• _Brief_:
When you write out the material, keep every line exactly as it is.
Records to use Start Marker
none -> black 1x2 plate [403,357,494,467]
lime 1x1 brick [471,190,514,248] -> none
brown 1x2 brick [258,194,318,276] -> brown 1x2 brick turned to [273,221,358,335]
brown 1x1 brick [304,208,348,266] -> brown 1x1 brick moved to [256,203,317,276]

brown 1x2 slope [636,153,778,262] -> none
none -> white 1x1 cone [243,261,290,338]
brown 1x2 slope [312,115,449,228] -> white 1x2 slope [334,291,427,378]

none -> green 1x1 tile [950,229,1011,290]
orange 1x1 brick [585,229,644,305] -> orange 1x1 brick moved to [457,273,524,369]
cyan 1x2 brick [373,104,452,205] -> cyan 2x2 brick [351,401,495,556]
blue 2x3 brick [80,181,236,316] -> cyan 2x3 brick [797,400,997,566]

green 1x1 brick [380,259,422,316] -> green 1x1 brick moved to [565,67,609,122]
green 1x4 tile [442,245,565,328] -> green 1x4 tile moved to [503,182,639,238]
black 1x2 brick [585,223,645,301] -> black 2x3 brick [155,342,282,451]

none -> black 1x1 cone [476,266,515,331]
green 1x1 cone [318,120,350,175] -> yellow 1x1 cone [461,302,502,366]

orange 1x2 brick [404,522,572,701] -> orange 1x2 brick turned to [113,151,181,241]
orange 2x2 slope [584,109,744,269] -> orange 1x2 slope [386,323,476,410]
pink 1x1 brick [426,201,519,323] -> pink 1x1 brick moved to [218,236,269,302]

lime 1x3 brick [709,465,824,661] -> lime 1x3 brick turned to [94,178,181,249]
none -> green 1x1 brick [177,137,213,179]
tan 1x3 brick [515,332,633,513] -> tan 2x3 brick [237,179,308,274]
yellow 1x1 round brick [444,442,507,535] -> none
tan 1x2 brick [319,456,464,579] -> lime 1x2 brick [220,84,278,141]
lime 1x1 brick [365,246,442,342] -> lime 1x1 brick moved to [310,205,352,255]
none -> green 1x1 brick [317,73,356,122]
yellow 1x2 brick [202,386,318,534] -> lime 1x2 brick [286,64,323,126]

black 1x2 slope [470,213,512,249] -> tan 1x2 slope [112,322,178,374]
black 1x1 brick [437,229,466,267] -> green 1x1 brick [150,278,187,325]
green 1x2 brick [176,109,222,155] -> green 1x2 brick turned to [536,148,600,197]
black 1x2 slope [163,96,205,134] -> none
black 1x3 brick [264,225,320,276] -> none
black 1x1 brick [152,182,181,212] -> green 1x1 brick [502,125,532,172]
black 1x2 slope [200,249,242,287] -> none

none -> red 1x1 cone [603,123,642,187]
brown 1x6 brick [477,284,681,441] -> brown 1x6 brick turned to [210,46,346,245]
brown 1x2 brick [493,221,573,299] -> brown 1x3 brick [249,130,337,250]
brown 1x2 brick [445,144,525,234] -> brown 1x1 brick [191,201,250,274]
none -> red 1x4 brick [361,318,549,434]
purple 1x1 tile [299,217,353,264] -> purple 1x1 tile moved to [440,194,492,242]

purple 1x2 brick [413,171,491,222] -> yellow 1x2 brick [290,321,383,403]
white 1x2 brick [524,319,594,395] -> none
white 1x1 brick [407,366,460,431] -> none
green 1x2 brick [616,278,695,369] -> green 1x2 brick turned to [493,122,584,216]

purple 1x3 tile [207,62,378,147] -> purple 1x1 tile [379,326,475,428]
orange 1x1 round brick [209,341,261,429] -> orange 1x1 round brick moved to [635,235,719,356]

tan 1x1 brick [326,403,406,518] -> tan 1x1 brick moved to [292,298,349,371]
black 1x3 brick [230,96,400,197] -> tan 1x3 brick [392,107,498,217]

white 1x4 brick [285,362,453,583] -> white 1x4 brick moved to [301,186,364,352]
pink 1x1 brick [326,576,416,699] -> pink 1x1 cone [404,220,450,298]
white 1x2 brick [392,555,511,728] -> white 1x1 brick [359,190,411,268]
Records to use End Marker
• _Completed exercise_:
none -> black 1x2 plate [403,357,494,467]
lime 1x1 brick [471,190,514,248] -> none
brown 1x2 brick [258,194,318,276] -> brown 1x2 brick turned to [273,221,358,335]
brown 1x1 brick [304,208,348,266] -> brown 1x1 brick moved to [256,203,317,276]

brown 1x2 slope [636,153,778,262] -> none
none -> white 1x1 cone [243,261,290,338]
brown 1x2 slope [312,115,449,228] -> white 1x2 slope [334,291,427,378]

none -> green 1x1 tile [950,229,1011,290]
orange 1x1 brick [585,229,644,305] -> orange 1x1 brick moved to [457,273,524,369]
cyan 1x2 brick [373,104,452,205] -> cyan 2x2 brick [351,401,495,556]
blue 2x3 brick [80,181,236,316] -> cyan 2x3 brick [797,400,997,566]

green 1x1 brick [380,259,422,316] -> green 1x1 brick moved to [565,67,609,122]
green 1x4 tile [442,245,565,328] -> green 1x4 tile moved to [503,182,639,238]
black 1x2 brick [585,223,645,301] -> black 2x3 brick [155,342,282,451]

none -> black 1x1 cone [476,266,515,331]
green 1x1 cone [318,120,350,175] -> yellow 1x1 cone [461,302,502,366]

orange 1x2 brick [404,522,572,701] -> orange 1x2 brick turned to [113,151,181,241]
orange 2x2 slope [584,109,744,269] -> orange 1x2 slope [386,323,476,410]
pink 1x1 brick [426,201,519,323] -> pink 1x1 brick moved to [218,236,269,302]

lime 1x3 brick [709,465,824,661] -> lime 1x3 brick turned to [94,178,181,249]
none -> green 1x1 brick [177,137,213,179]
tan 1x3 brick [515,332,633,513] -> tan 2x3 brick [237,179,308,274]
yellow 1x1 round brick [444,442,507,535] -> none
tan 1x2 brick [319,456,464,579] -> lime 1x2 brick [220,84,278,141]
lime 1x1 brick [365,246,442,342] -> lime 1x1 brick moved to [310,205,352,255]
none -> green 1x1 brick [317,73,356,122]
yellow 1x2 brick [202,386,318,534] -> lime 1x2 brick [286,64,323,126]

black 1x2 slope [470,213,512,249] -> tan 1x2 slope [112,322,178,374]
black 1x1 brick [437,229,466,267] -> green 1x1 brick [150,278,187,325]
green 1x2 brick [176,109,222,155] -> green 1x2 brick turned to [536,148,600,197]
black 1x2 slope [163,96,205,134] -> none
black 1x3 brick [264,225,320,276] -> none
black 1x1 brick [152,182,181,212] -> green 1x1 brick [502,125,532,172]
black 1x2 slope [200,249,242,287] -> none

none -> red 1x1 cone [603,123,642,187]
brown 1x6 brick [477,284,681,441] -> brown 1x6 brick turned to [210,46,346,245]
brown 1x2 brick [493,221,573,299] -> brown 1x3 brick [249,130,337,250]
brown 1x2 brick [445,144,525,234] -> brown 1x1 brick [191,201,250,274]
none -> red 1x4 brick [361,318,549,434]
purple 1x1 tile [299,217,353,264] -> purple 1x1 tile moved to [440,194,492,242]

purple 1x2 brick [413,171,491,222] -> yellow 1x2 brick [290,321,383,403]
white 1x2 brick [524,319,594,395] -> none
white 1x1 brick [407,366,460,431] -> none
green 1x2 brick [616,278,695,369] -> green 1x2 brick turned to [493,122,584,216]

purple 1x3 tile [207,62,378,147] -> purple 1x1 tile [379,326,475,428]
orange 1x1 round brick [209,341,261,429] -> orange 1x1 round brick moved to [635,235,719,356]

tan 1x1 brick [326,403,406,518] -> tan 1x1 brick moved to [292,298,349,371]
black 1x3 brick [230,96,400,197] -> tan 1x3 brick [392,107,498,217]

white 1x4 brick [285,362,453,583] -> white 1x4 brick moved to [301,186,364,352]
pink 1x1 brick [326,576,416,699] -> pink 1x1 cone [404,220,450,298]
white 1x2 brick [392,555,511,728] -> white 1x1 brick [359,190,411,268]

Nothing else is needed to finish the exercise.